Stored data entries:
+===+
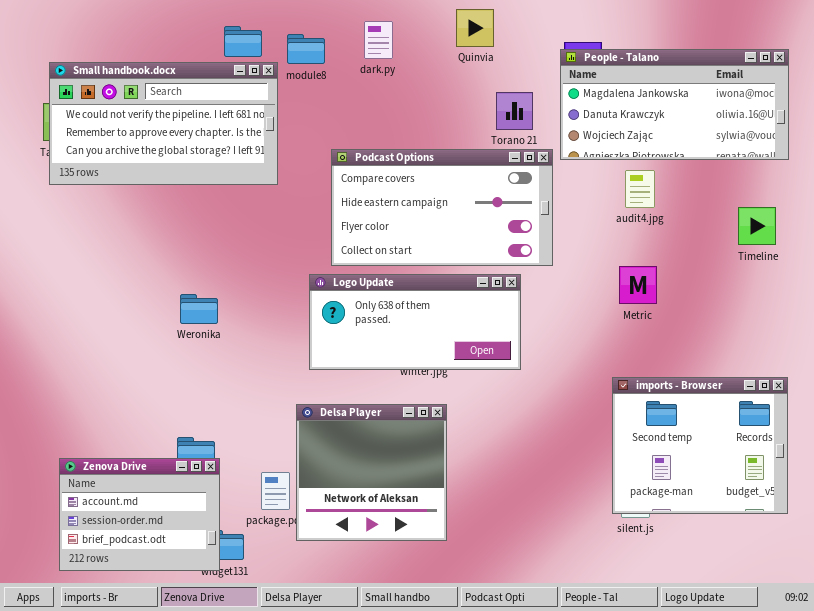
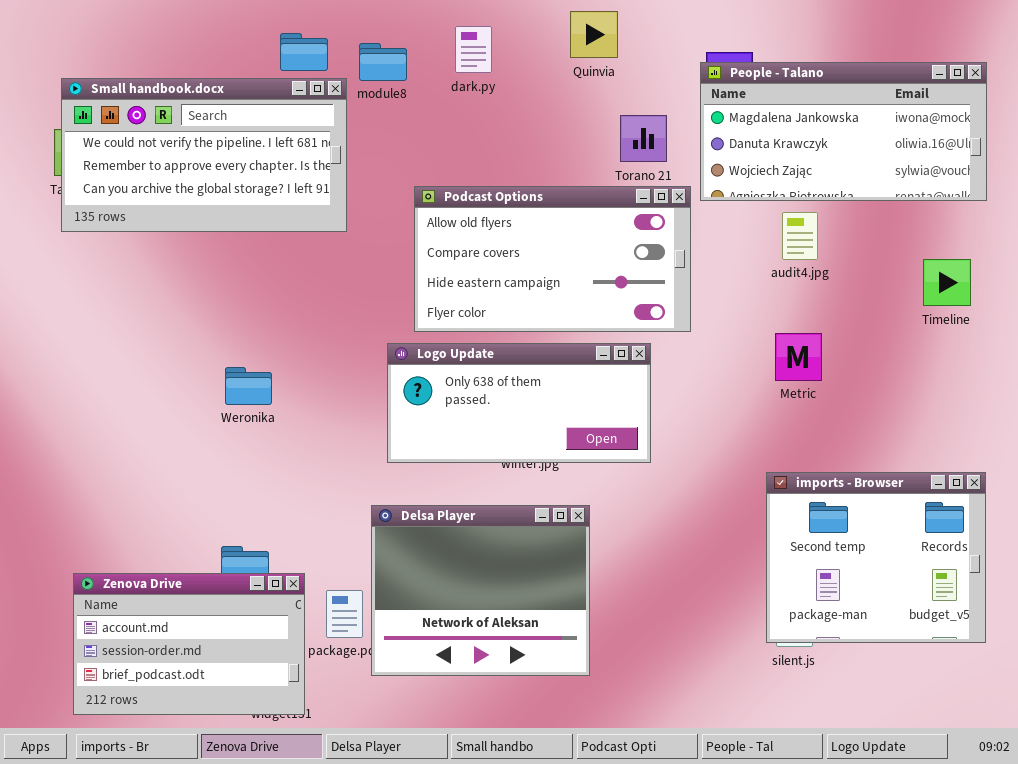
Podcast Options: [331,149,553,266] -> [414,186,691,332], scrolled up 1 row
Delsa Player: [296,404,447,541] -> [371,505,590,676], resized
Zenova Drive: [59,458,220,571] -> [73,573,305,715], resized

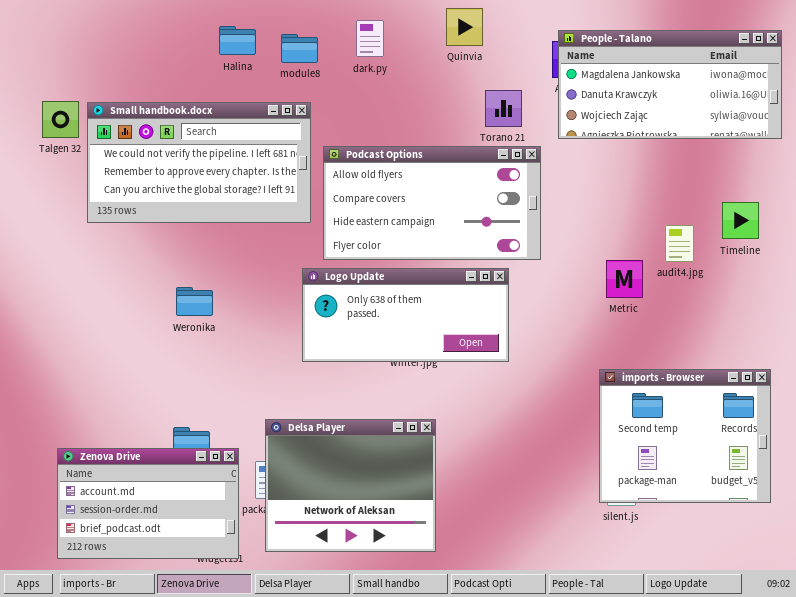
People - Talano: [700,62,987,201] -> [558,30,782,139], moved
Small handbook.docx: [61,78,347,232] -> [87,102,311,223], moved
audit4.jpg: [782,212,818,260] -> [665,225,694,262], moved
Delsa Player: [371,505,590,676] -> [265,419,436,552], moved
+===+
● **Directions**: Produce an exact transcription of the lines from the one containing "Small handbook.docx: [61,78,347,232]" through the end of the records, both included, and no other lines.

● **Expected answer**:
Small handbook.docx: [61,78,347,232] -> [87,102,311,223], moved
audit4.jpg: [782,212,818,260] -> [665,225,694,262], moved
Delsa Player: [371,505,590,676] -> [265,419,436,552], moved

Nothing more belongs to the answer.